TRY IT => Your answer must be an exact copy of the entries below, with every picture removed.
-------- AVAILABLE DATA --------
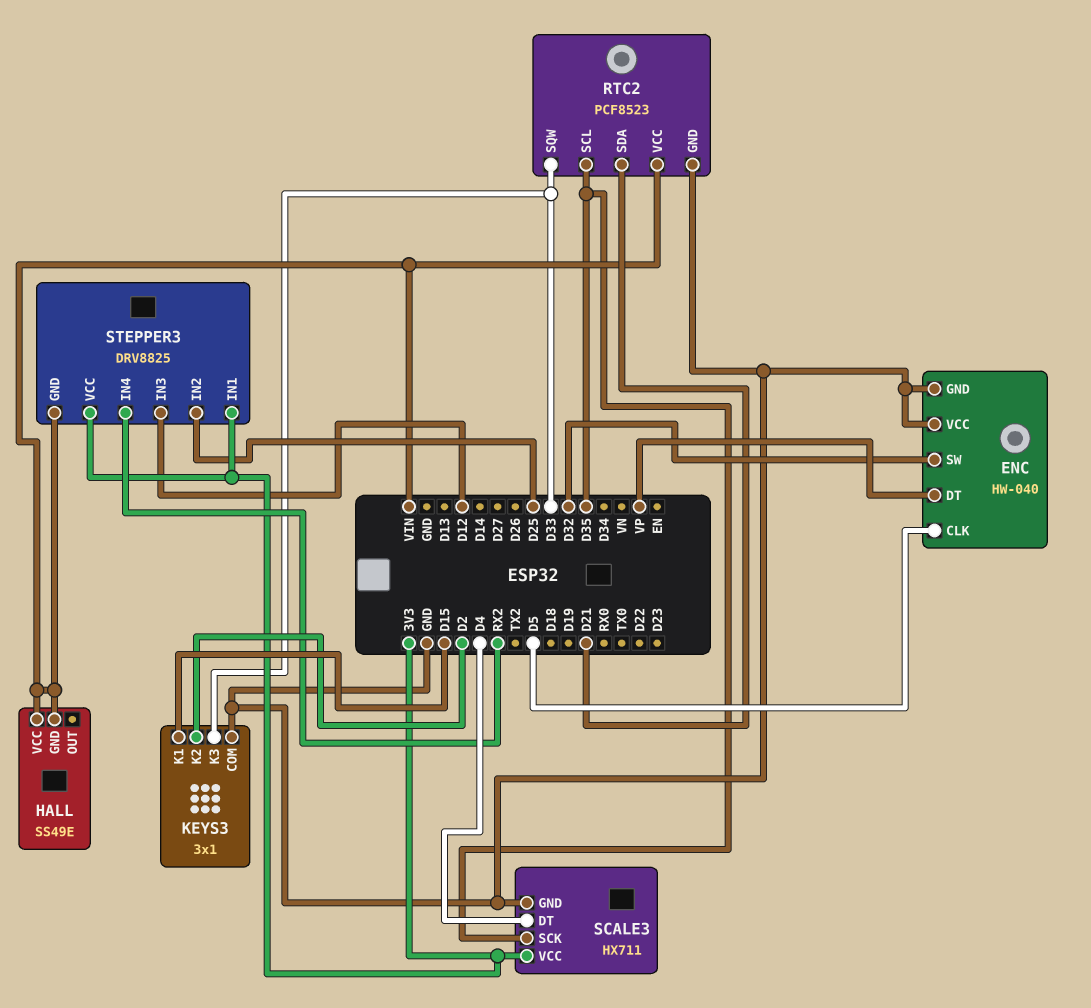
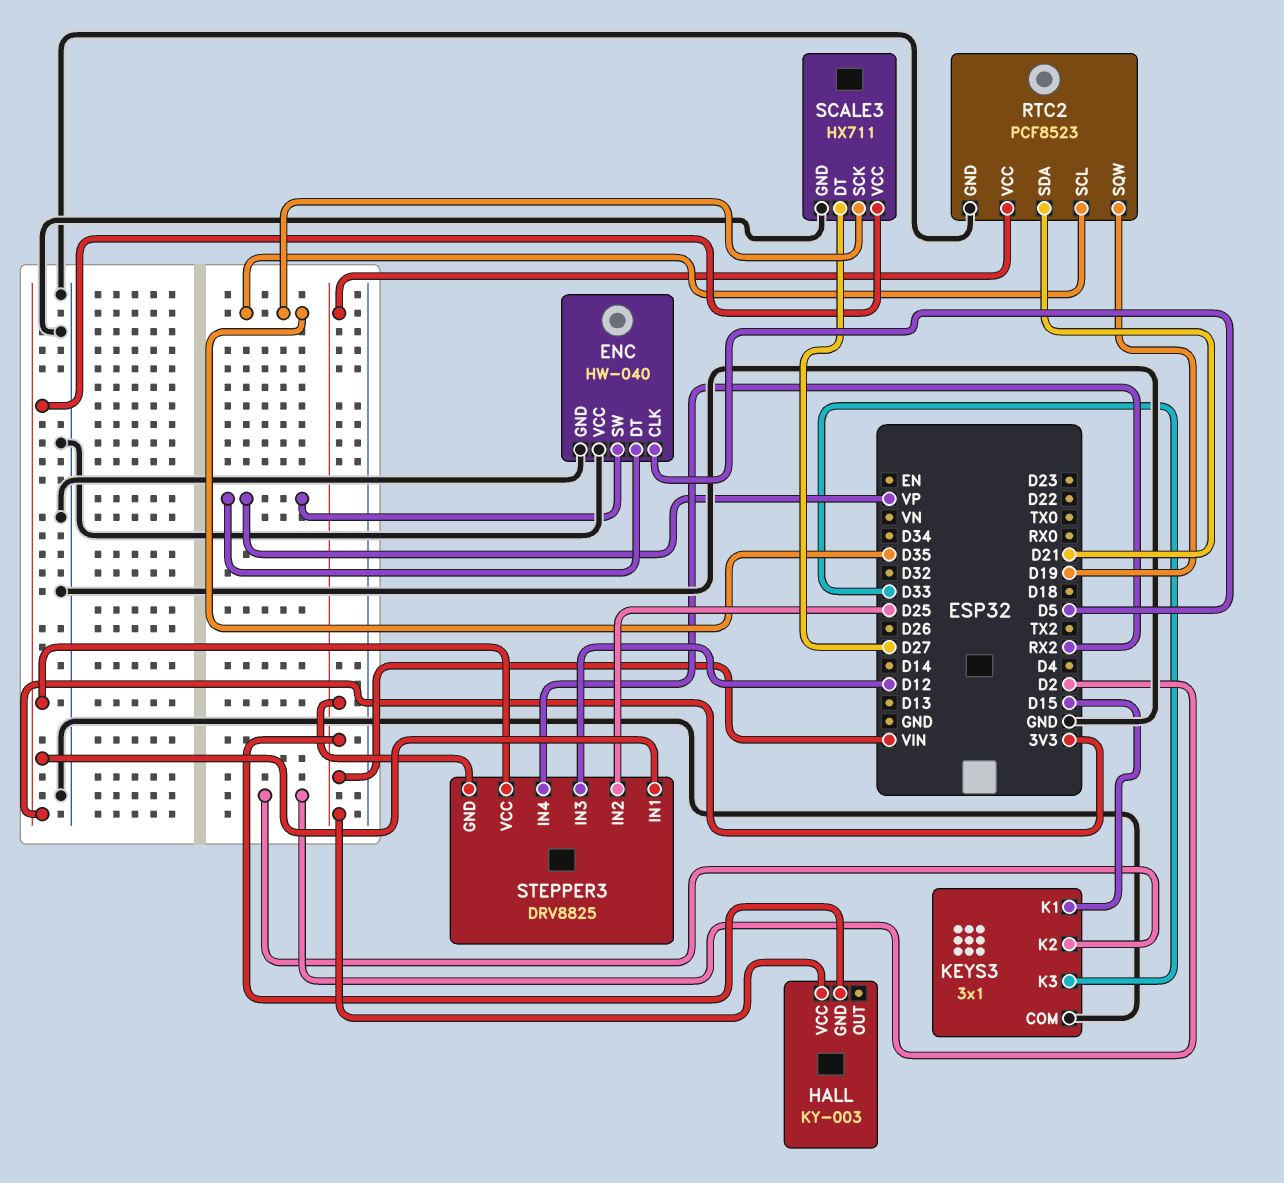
ENC pin SW: D32 -> VP
HALL: SS49E -> KY-003
RTC2 pin SQW: D33 -> D19
SCALE3 pin DT: D4 -> D27

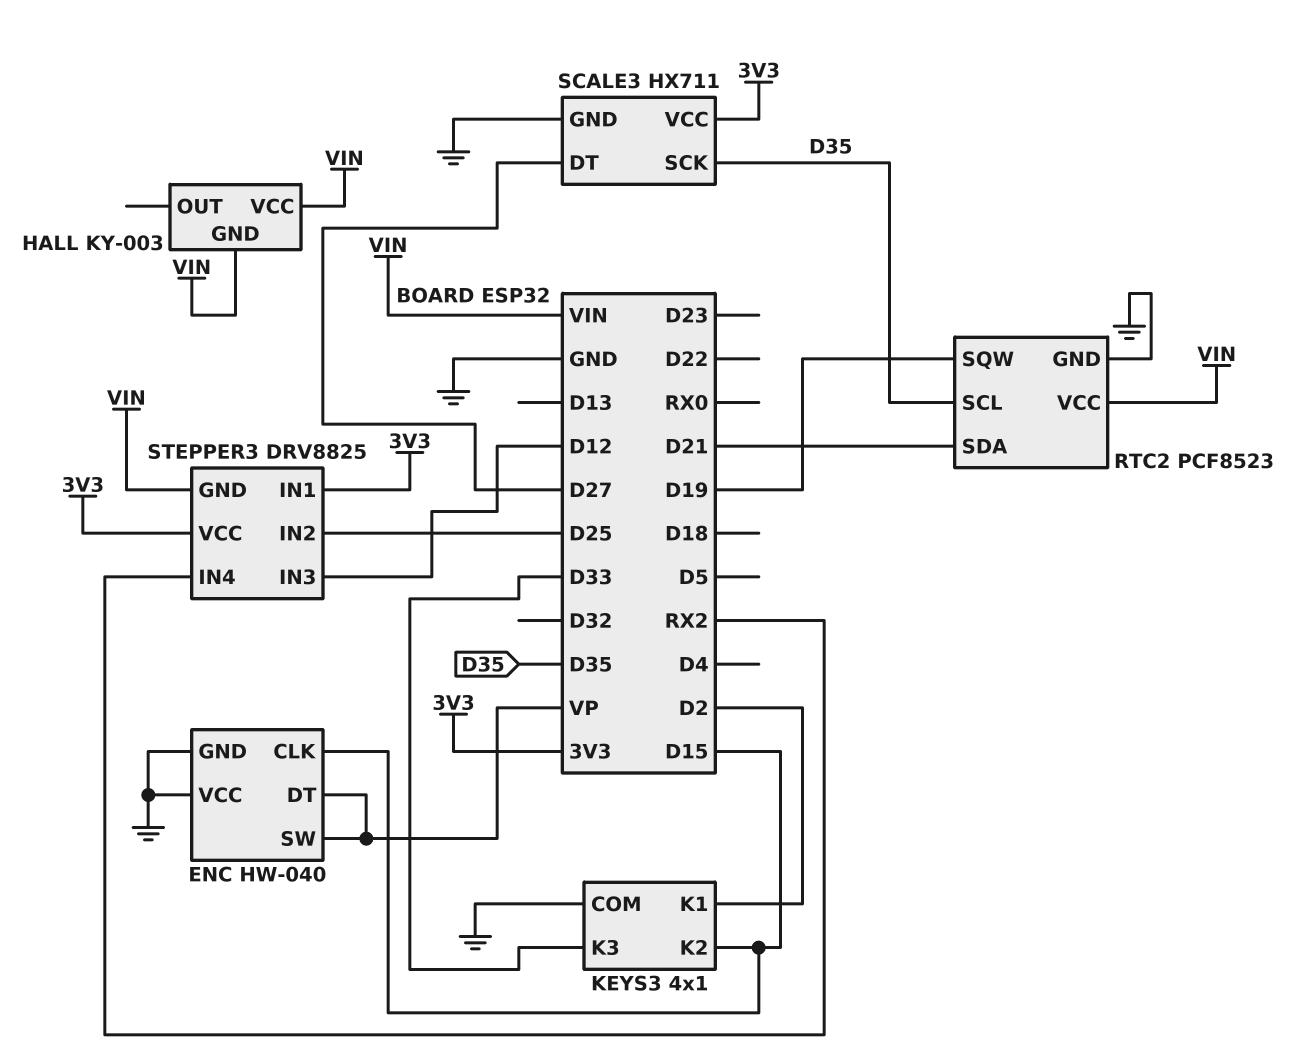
ENC pin CLK: D5 -> D15
KEYS3: 3x1 -> 4x1
KEYS3 pin K1: D15 -> D2
KEYS3 pin K2: D2 -> D15

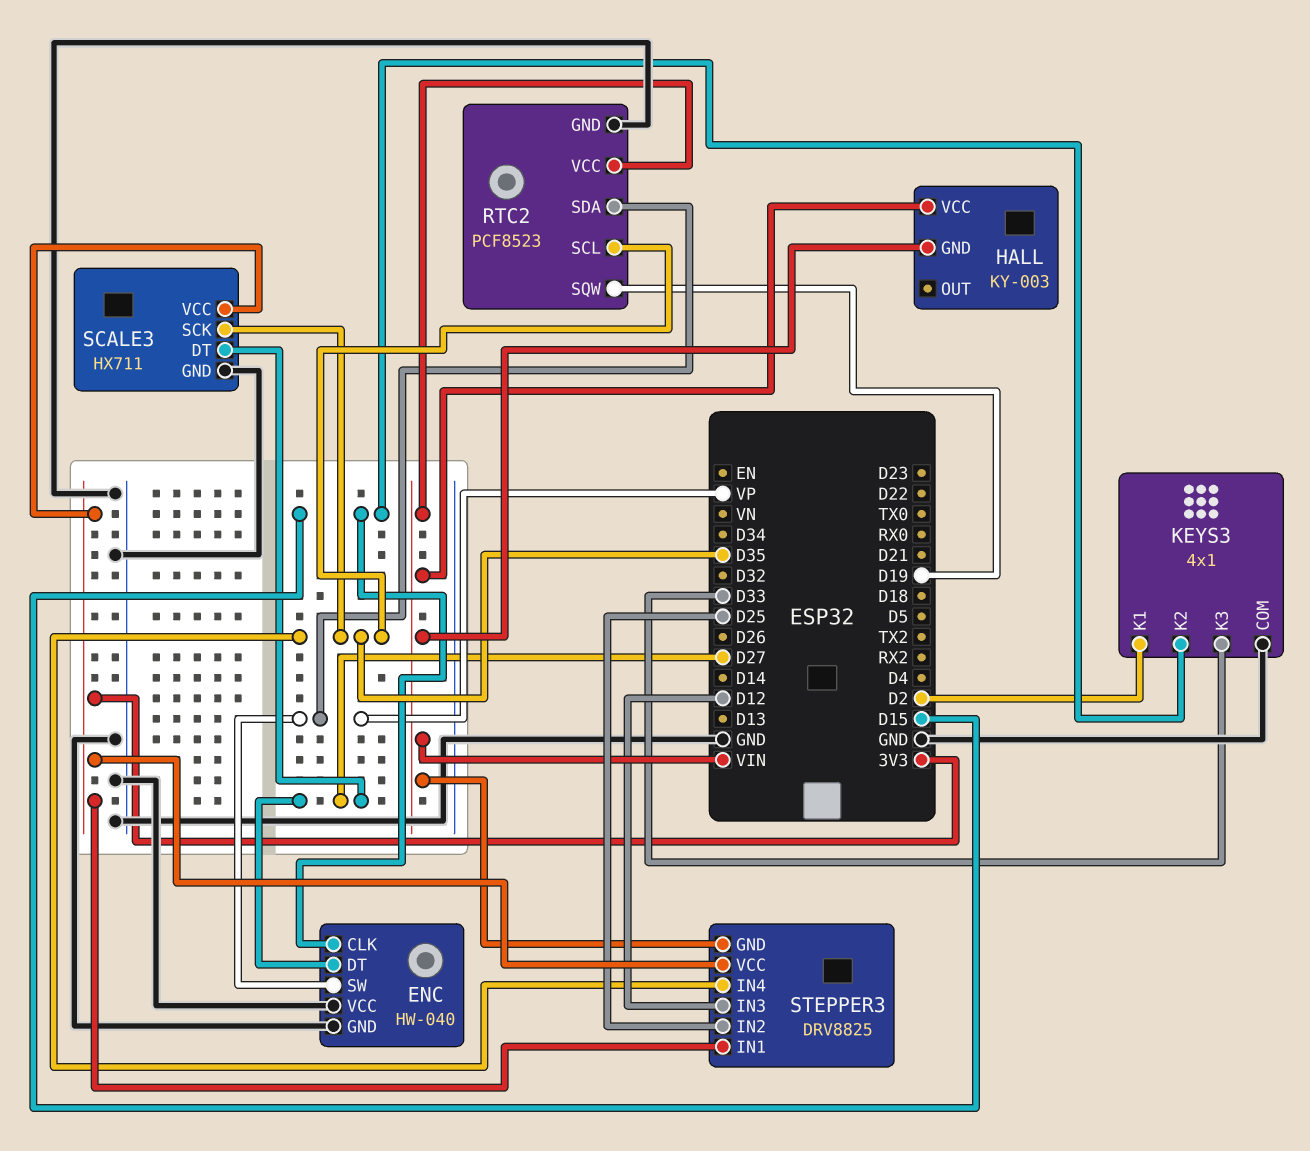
ENC pin DT: VP -> D27
RTC2 pin SDA: D21 -> VP
STEPPER3 pin IN4: RX2 -> D35

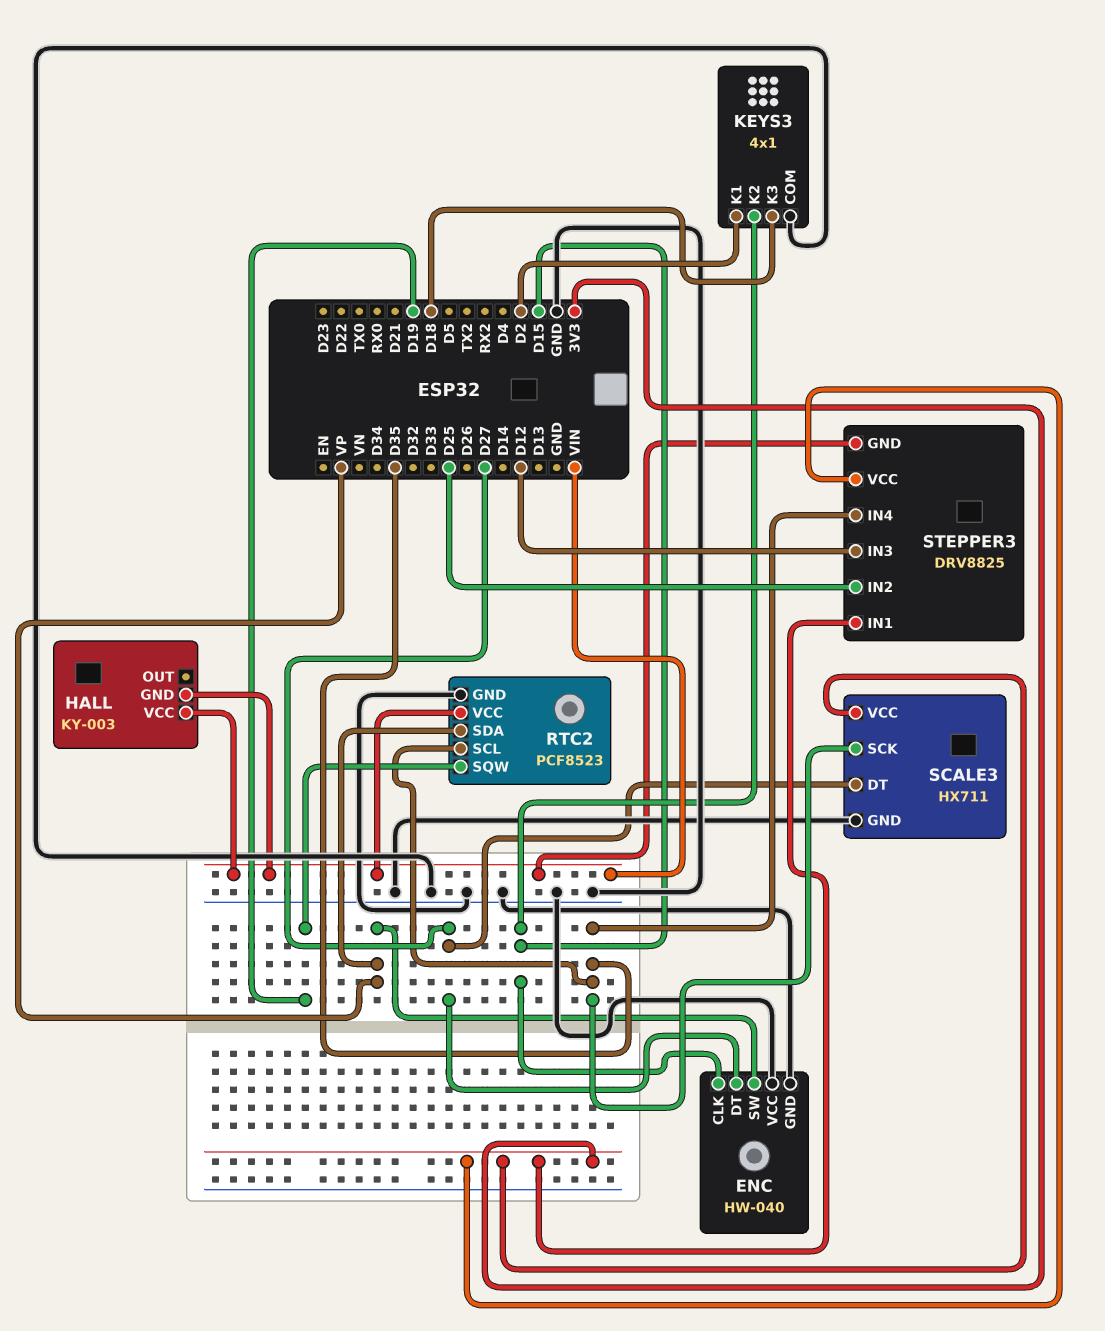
KEYS3 pin K3: D33 -> D18

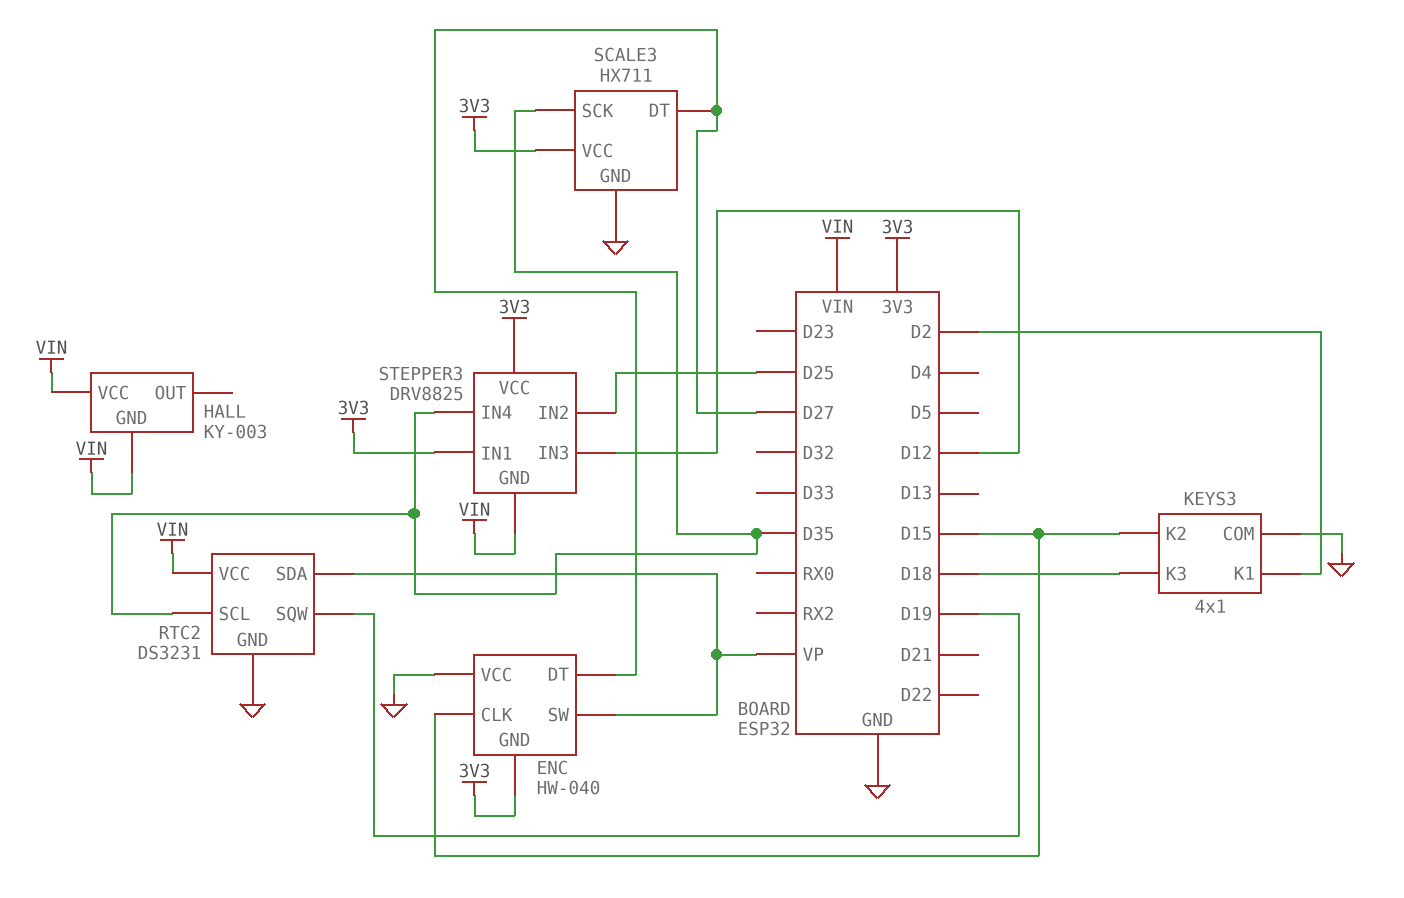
ENC pin GND: GND -> 3V3
RTC2: PCF8523 -> DS3231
--------
RESULT BELOW =>
ENC pin SW: D32 -> VP
HALL: SS49E -> KY-003
RTC2 pin SQW: D33 -> D19
SCALE3 pin DT: D4 -> D27

ENC pin CLK: D5 -> D15
KEYS3: 3x1 -> 4x1
KEYS3 pin K1: D15 -> D2
KEYS3 pin K2: D2 -> D15

ENC pin DT: VP -> D27
RTC2 pin SDA: D21 -> VP
STEPPER3 pin IN4: RX2 -> D35

KEYS3 pin K3: D33 -> D18

ENC pin GND: GND -> 3V3
RTC2: PCF8523 -> DS3231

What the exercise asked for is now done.